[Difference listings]
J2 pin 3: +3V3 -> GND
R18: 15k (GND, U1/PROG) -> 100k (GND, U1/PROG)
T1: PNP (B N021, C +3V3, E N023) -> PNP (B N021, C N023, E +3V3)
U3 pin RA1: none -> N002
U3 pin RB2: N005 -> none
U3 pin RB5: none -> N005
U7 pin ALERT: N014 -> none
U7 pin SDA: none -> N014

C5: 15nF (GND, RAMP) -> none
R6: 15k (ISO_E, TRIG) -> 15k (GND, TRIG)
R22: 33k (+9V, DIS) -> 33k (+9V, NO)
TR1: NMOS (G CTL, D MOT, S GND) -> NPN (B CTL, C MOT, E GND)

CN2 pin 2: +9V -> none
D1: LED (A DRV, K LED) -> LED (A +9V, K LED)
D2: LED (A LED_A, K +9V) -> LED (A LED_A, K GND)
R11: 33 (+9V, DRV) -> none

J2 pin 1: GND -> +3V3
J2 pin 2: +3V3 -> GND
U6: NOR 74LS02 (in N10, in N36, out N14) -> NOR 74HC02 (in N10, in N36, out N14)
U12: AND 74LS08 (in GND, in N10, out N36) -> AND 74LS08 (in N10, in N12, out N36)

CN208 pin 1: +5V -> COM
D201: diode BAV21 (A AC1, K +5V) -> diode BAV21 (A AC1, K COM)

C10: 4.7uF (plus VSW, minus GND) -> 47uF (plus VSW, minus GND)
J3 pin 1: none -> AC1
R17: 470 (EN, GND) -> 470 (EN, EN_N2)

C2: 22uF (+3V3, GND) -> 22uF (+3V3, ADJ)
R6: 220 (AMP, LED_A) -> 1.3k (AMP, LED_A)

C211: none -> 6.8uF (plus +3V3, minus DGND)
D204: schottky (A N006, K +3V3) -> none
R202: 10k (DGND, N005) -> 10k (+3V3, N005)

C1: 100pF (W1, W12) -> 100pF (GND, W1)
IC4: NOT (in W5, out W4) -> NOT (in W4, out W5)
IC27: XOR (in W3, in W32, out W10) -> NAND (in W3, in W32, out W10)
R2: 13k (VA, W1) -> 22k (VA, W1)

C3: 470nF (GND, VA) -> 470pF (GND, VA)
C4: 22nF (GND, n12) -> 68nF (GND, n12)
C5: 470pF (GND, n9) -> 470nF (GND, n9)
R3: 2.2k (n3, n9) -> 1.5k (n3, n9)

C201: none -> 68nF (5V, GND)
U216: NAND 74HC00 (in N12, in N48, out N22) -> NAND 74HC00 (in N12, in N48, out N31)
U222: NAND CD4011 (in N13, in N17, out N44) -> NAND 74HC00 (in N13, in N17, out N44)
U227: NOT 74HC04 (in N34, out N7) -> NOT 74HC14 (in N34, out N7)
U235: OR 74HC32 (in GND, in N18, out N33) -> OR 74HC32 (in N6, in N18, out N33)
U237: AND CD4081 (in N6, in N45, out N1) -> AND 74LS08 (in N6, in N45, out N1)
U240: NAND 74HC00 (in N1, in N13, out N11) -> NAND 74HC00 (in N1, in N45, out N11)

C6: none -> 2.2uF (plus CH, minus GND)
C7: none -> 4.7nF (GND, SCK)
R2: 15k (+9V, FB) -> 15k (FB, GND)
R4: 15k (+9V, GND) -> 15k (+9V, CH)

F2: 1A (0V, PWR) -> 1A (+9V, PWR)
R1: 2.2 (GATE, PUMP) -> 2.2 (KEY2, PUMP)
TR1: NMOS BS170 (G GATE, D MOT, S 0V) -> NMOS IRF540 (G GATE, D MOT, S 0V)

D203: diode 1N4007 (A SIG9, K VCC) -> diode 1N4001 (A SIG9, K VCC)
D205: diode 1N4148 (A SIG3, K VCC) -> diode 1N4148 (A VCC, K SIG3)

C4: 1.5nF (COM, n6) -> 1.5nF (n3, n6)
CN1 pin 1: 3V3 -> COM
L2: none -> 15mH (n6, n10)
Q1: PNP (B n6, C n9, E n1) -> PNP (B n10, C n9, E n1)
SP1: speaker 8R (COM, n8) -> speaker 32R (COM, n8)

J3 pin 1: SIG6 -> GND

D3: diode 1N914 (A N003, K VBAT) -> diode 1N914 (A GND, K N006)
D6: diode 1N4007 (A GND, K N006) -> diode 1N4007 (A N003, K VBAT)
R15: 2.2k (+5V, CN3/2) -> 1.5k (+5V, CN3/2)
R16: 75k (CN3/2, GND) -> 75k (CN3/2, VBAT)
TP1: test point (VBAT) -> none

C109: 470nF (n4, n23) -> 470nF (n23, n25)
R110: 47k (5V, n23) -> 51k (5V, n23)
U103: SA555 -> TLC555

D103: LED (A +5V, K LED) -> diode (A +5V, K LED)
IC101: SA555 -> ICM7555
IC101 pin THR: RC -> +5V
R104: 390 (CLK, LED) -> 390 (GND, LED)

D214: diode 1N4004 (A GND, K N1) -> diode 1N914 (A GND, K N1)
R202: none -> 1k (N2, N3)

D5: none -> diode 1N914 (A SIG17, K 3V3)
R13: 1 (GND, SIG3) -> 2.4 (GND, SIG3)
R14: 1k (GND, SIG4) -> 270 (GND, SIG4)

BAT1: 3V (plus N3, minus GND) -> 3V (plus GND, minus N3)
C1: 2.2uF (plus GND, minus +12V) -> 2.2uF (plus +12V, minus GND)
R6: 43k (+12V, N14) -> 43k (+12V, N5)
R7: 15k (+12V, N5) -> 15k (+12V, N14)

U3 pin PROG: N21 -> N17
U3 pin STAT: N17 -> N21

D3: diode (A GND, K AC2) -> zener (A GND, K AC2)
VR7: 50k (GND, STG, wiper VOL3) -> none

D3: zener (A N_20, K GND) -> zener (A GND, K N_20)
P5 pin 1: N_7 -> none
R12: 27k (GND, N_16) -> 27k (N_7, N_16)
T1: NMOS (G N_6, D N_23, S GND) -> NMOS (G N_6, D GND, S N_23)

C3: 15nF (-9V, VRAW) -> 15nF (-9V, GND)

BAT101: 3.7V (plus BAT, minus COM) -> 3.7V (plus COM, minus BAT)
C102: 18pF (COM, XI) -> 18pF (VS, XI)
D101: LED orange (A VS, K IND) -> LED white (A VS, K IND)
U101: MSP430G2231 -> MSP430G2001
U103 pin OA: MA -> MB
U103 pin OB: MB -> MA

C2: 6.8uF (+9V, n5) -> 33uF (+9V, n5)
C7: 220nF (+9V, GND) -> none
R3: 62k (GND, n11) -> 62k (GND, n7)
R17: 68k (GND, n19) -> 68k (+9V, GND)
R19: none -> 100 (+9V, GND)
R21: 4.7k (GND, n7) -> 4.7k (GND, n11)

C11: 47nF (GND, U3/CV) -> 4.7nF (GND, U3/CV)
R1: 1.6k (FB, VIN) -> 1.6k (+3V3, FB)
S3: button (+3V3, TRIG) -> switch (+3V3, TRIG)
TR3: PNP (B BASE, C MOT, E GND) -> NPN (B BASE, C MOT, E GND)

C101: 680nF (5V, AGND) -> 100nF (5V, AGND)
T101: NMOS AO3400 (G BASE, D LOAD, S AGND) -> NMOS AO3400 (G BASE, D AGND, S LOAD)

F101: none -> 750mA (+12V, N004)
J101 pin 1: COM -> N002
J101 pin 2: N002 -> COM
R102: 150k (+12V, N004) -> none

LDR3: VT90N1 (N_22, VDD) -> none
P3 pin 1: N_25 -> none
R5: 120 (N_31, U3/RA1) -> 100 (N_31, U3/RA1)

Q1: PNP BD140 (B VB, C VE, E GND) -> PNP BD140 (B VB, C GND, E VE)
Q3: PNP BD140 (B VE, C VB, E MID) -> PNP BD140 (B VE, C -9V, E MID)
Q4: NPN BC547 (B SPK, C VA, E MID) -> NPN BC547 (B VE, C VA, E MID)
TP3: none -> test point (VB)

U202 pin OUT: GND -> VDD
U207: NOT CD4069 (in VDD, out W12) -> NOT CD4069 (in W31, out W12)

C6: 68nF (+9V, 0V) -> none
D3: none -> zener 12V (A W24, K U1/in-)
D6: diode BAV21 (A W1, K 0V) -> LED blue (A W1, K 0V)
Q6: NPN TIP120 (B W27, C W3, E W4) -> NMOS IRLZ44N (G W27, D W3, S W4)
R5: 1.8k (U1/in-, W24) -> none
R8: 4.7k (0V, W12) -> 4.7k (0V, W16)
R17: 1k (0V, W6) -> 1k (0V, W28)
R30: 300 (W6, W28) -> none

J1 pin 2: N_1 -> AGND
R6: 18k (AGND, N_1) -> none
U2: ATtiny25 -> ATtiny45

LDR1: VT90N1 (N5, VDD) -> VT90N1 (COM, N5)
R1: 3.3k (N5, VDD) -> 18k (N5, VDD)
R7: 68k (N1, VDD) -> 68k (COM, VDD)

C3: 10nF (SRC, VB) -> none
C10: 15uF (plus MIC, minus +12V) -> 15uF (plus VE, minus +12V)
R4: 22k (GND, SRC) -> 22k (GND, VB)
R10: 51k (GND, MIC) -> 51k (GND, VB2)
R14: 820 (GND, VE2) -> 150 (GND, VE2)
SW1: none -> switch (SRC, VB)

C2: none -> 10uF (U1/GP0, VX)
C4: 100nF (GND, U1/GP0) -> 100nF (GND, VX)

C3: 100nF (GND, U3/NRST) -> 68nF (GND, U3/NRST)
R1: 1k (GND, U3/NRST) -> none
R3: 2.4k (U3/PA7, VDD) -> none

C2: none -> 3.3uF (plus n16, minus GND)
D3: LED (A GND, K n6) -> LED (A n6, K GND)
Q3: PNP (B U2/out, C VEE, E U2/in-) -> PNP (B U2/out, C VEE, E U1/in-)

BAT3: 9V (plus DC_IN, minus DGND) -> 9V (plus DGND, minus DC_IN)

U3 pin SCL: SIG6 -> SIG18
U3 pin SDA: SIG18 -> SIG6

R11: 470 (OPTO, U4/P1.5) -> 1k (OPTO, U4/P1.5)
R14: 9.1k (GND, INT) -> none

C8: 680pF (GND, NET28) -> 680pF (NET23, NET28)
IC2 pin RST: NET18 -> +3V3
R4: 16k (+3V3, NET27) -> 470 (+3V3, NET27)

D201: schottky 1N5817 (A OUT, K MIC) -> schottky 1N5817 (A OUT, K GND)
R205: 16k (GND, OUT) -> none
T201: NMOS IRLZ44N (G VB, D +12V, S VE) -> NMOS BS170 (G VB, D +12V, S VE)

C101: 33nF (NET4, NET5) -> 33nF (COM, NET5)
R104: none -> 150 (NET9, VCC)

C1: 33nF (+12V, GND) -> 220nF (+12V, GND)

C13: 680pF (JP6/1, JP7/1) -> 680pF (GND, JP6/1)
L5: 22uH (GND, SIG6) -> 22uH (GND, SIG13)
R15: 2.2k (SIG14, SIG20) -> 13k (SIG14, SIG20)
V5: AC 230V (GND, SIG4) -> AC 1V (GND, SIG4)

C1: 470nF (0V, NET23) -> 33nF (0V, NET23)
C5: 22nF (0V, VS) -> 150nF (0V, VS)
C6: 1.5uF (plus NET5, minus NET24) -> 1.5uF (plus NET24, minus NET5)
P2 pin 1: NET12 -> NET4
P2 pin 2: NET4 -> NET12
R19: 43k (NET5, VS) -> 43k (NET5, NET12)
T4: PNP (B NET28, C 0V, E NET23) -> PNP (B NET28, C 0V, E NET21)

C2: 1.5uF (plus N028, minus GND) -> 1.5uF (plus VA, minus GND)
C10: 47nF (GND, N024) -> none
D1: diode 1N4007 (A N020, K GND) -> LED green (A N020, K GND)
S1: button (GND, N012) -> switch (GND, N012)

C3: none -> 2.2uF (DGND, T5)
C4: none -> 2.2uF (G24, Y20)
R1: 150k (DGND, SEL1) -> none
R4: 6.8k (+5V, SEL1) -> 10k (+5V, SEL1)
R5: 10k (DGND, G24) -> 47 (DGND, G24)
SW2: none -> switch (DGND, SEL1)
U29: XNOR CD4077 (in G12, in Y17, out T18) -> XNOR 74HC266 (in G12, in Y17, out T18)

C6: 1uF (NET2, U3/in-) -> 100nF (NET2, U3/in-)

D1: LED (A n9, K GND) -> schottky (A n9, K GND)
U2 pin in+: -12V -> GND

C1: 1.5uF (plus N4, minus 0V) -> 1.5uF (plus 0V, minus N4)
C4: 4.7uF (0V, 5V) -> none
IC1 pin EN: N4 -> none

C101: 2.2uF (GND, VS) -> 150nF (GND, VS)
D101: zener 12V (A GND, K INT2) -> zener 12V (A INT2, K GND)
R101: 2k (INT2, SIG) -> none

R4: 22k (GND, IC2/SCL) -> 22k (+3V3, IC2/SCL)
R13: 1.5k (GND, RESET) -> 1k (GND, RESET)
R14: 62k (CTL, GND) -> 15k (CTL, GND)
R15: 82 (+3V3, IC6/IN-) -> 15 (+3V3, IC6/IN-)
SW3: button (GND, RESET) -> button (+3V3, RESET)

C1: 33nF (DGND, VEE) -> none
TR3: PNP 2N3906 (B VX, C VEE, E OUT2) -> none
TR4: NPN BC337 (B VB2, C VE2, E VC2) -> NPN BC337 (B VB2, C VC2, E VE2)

- **WORK TO COMPLETE**
Nothing but the lines from the one with "R5: 10k (DGND, G24) -> 47 (DGND, G24)" through the end of the data above should be reproduced, each exactly, both ends included.

- **EXERCISE SOLUTION**
R5: 10k (DGND, G24) -> 47 (DGND, G24)
SW2: none -> switch (DGND, SEL1)
U29: XNOR CD4077 (in G12, in Y17, out T18) -> XNOR 74HC266 (in G12, in Y17, out T18)

C6: 1uF (NET2, U3/in-) -> 100nF (NET2, U3/in-)

D1: LED (A n9, K GND) -> schottky (A n9, K GND)
U2 pin in+: -12V -> GND

C1: 1.5uF (plus N4, minus 0V) -> 1.5uF (plus 0V, minus N4)
C4: 4.7uF (0V, 5V) -> none
IC1 pin EN: N4 -> none

C101: 2.2uF (GND, VS) -> 150nF (GND, VS)
D101: zener 12V (A GND, K INT2) -> zener 12V (A INT2, K GND)
R101: 2k (INT2, SIG) -> none

R4: 22k (GND, IC2/SCL) -> 22k (+3V3, IC2/SCL)
R13: 1.5k (GND, RESET) -> 1k (GND, RESET)
R14: 62k (CTL, GND) -> 15k (CTL, GND)
R15: 82 (+3V3, IC6/IN-) -> 15 (+3V3, IC6/IN-)
SW3: button (GND, RESET) -> button (+3V3, RESET)

C1: 33nF (DGND, VEE) -> none
TR3: PNP 2N3906 (B VX, C VEE, E OUT2) -> none
TR4: NPN BC337 (B VB2, C VE2, E VC2) -> NPN BC337 (B VB2, C VC2, E VE2)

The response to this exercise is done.